Instructions for the task
Lines holding the word "none" are the ones to copy from the data below.

(Supplied data begins)

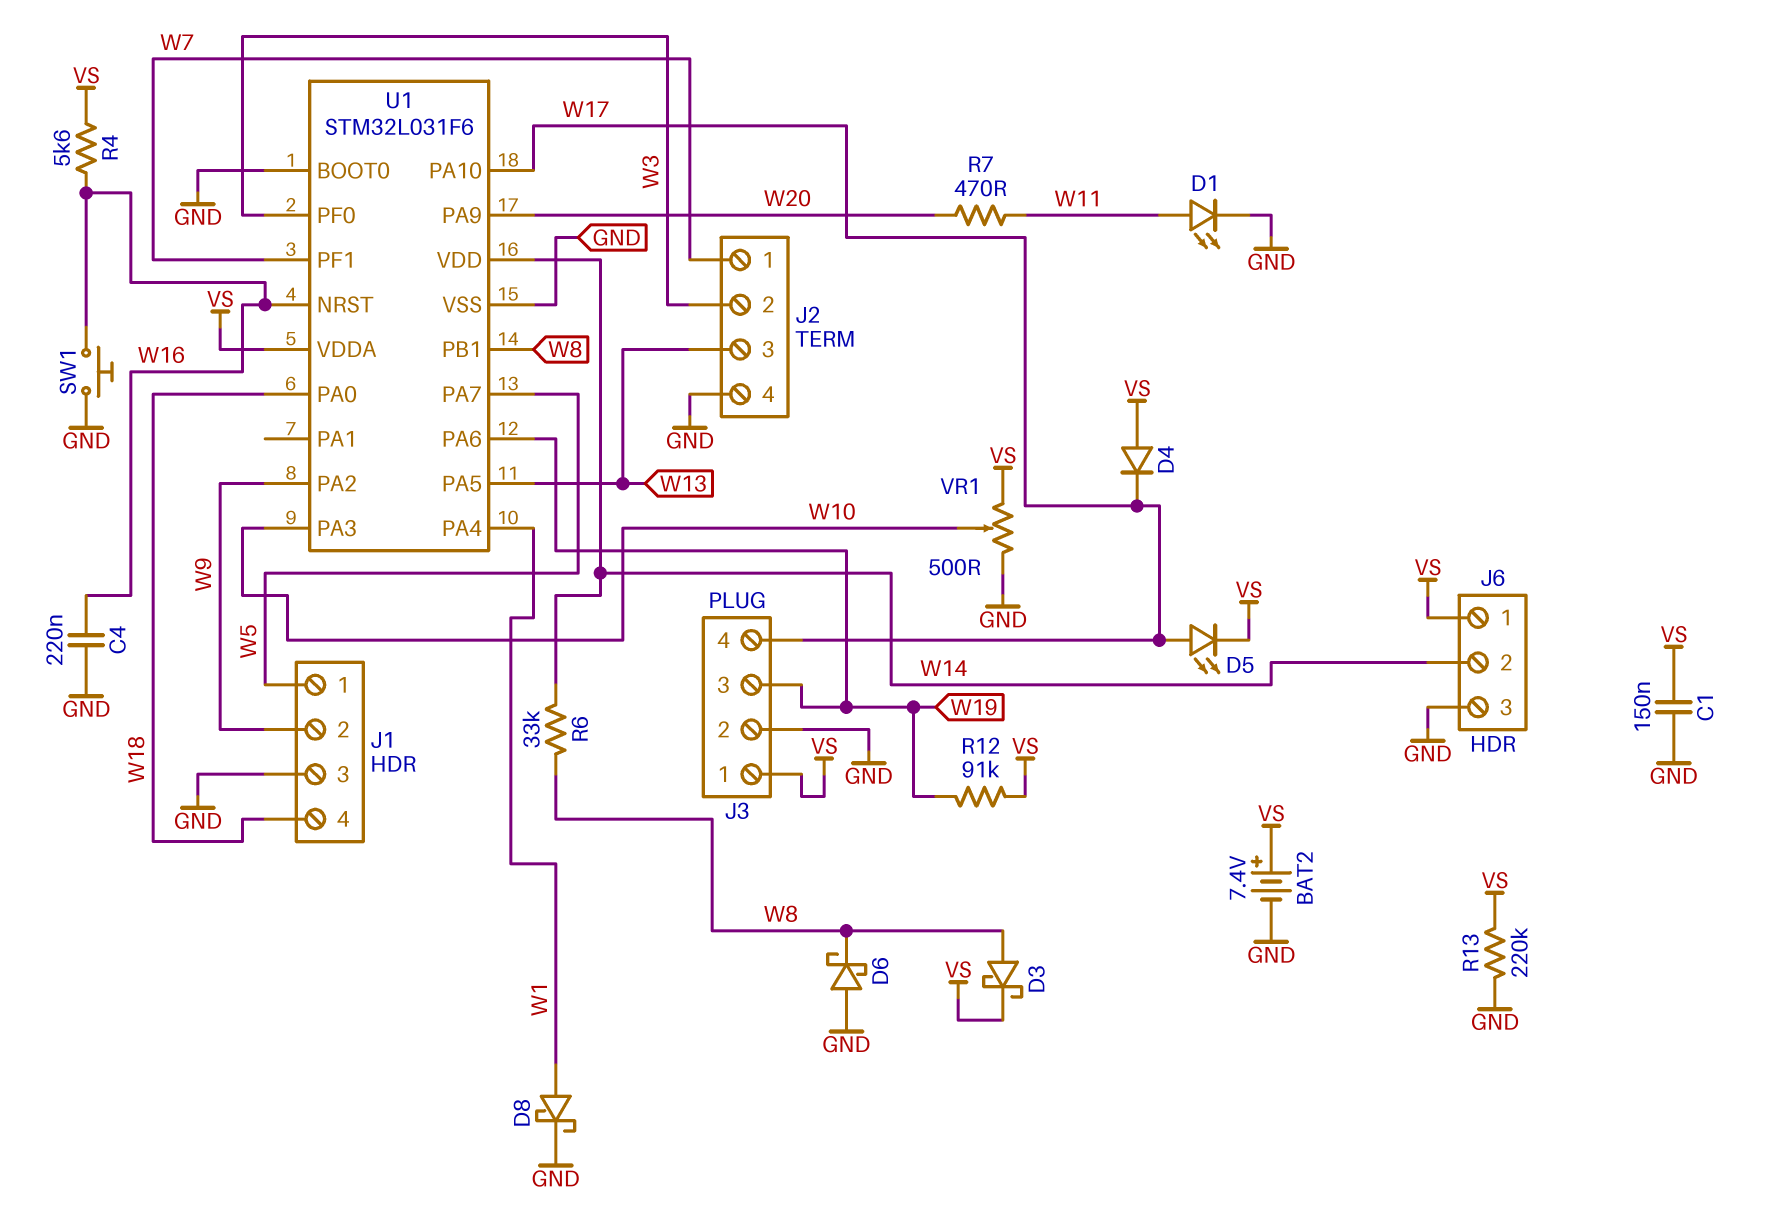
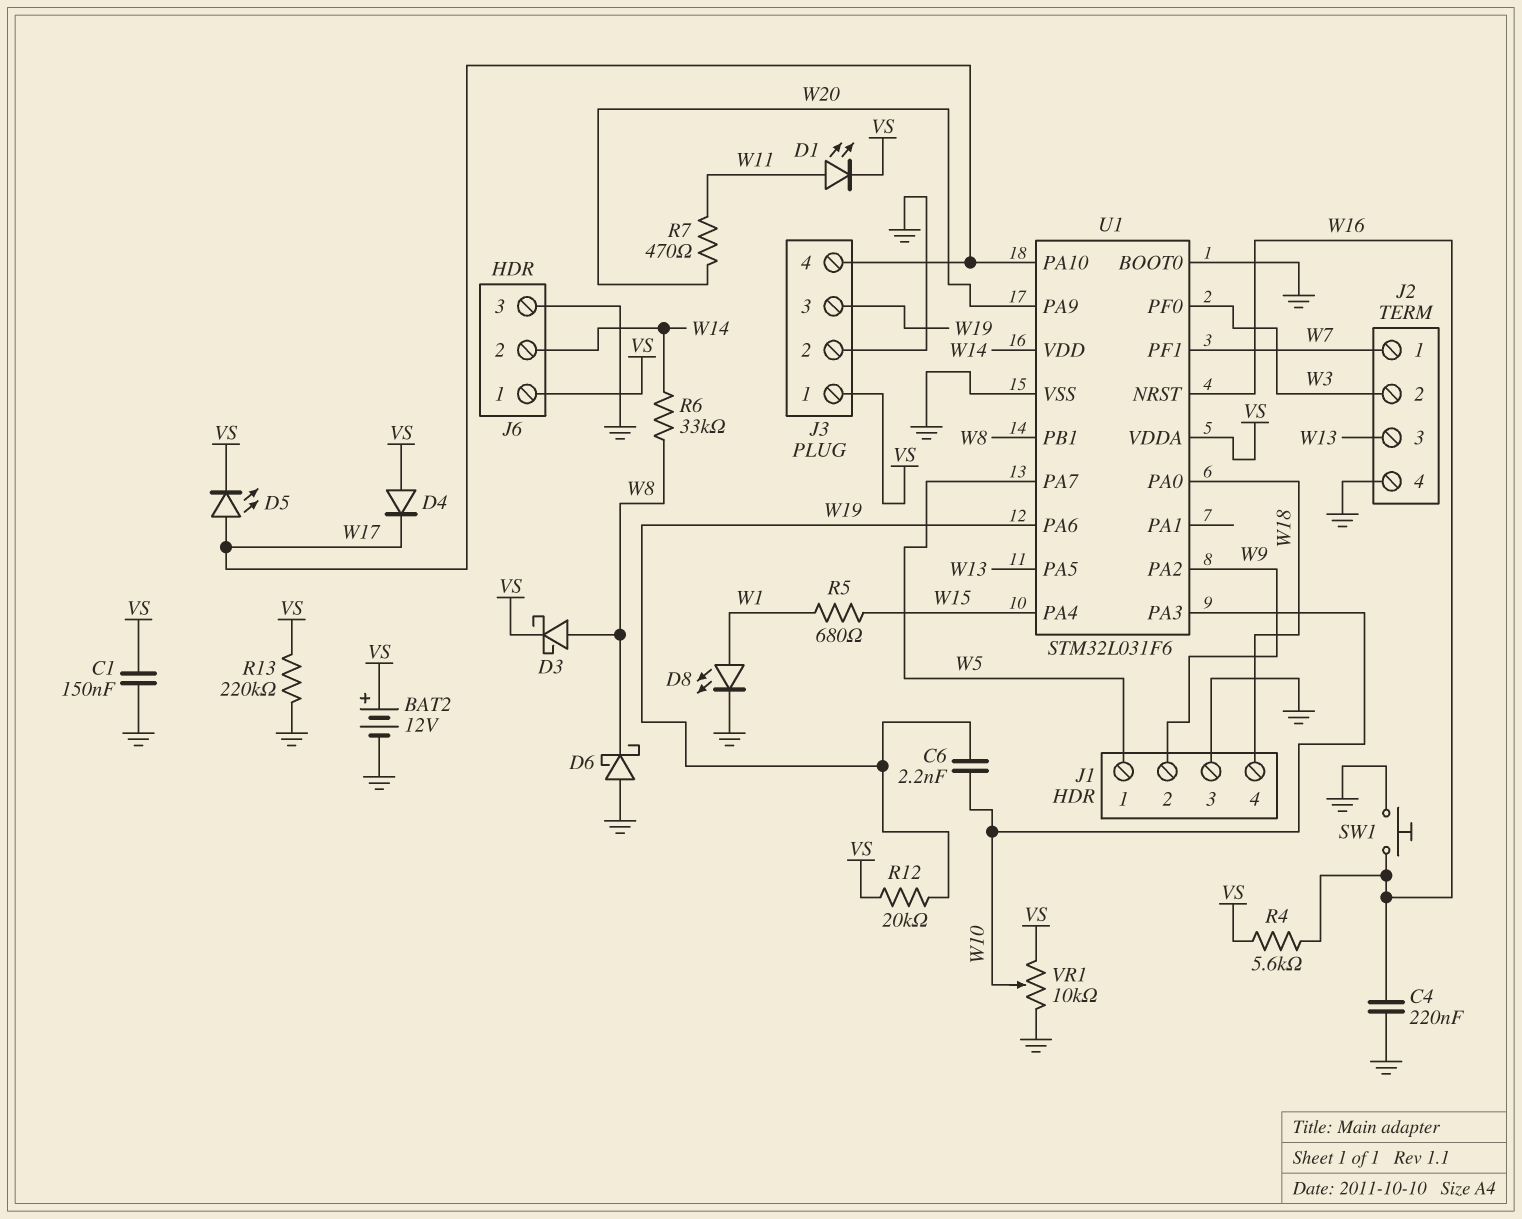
BAT2: 7.4V (plus VS, minus GND) -> 12V (plus VS, minus GND)
C6: none -> 2.2nF (W10, W19)
D1: LED (A W11, K GND) -> LED (A W11, K VS)
D8: schottky (A W1, K GND) -> LED (A W1, K GND)
R5: none -> 680 (W1, W15)
R12: 91k (VS, W19) -> 20k (VS, W19)
U1 pin PA4: W1 -> W15
VR1: 500 (GND, VS, wiper W10) -> 10k (GND, VS, wiper W10)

(Supplied data ends)

Exercise solution
C6: none -> 2.2nF (W10, W19)
R5: none -> 680 (W1, W15)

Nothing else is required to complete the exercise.